[Opening ENTRIES SHOWN section]

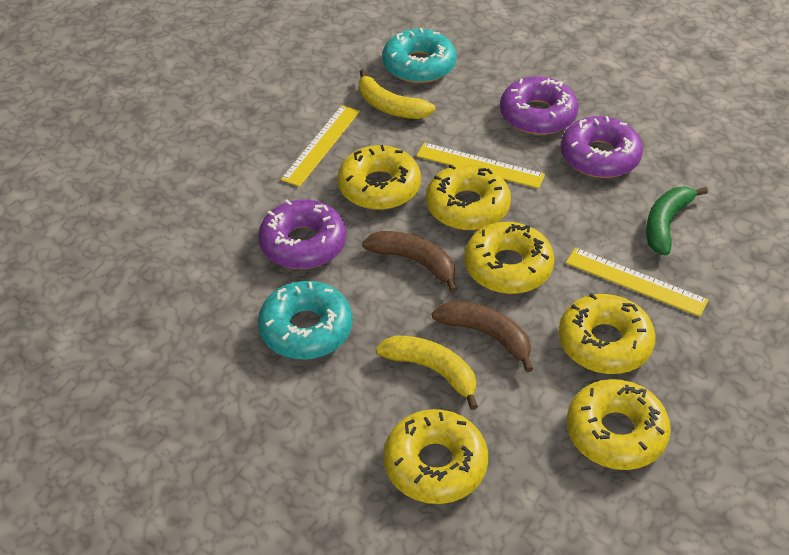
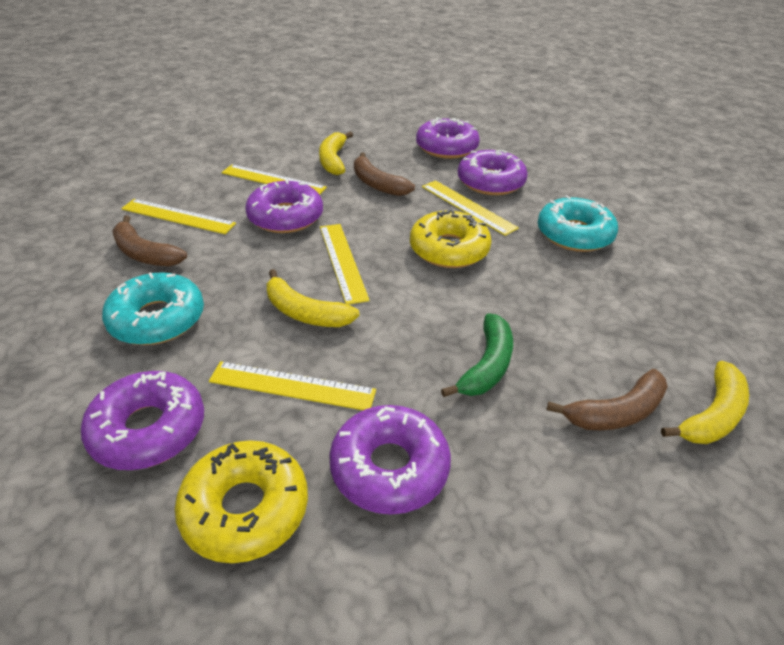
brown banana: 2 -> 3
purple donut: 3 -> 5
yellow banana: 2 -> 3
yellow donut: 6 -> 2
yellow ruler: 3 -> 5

[Closing ENTRIES SHOWN section]
[Opening ENTRIES SHOWN section]

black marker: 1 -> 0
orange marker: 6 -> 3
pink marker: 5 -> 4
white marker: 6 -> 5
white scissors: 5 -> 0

[Closing ENTRIES SHOWN section]
[Opening ENTRIES SHOWN section]

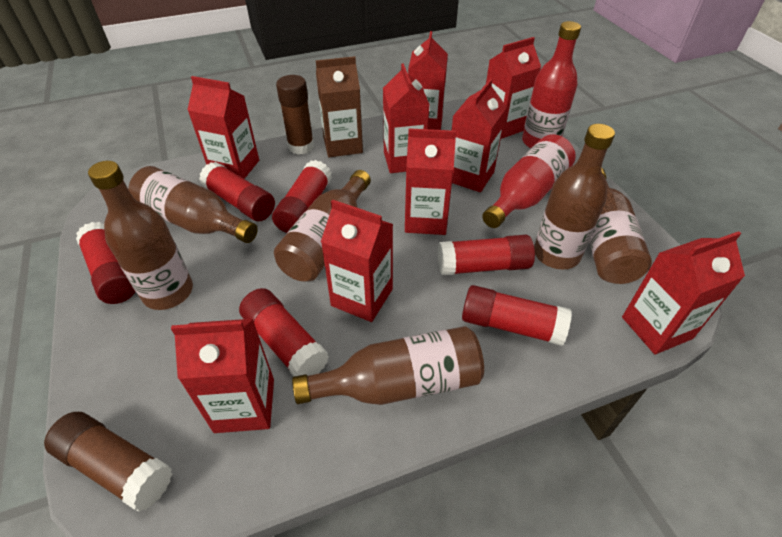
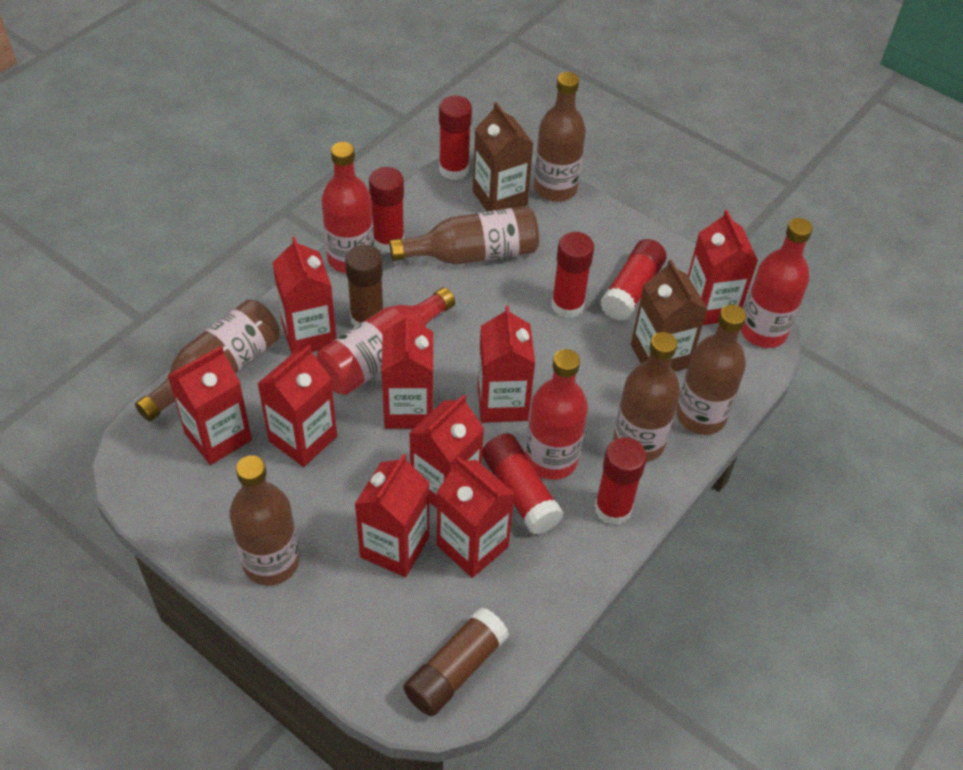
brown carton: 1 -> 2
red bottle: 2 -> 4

[Closing ENTRIES SHOWN section]

**TASK GOAL:** Using the material above, transcribe exactly the lines from the line with "black marker: 1 -> 0" to the line with "white scissors: 5 -> 0"; both count, and nothing else goes in.

**RESULT FOR THIS EXERCISE:**
black marker: 1 -> 0
orange marker: 6 -> 3
pink marker: 5 -> 4
white marker: 6 -> 5
white scissors: 5 -> 0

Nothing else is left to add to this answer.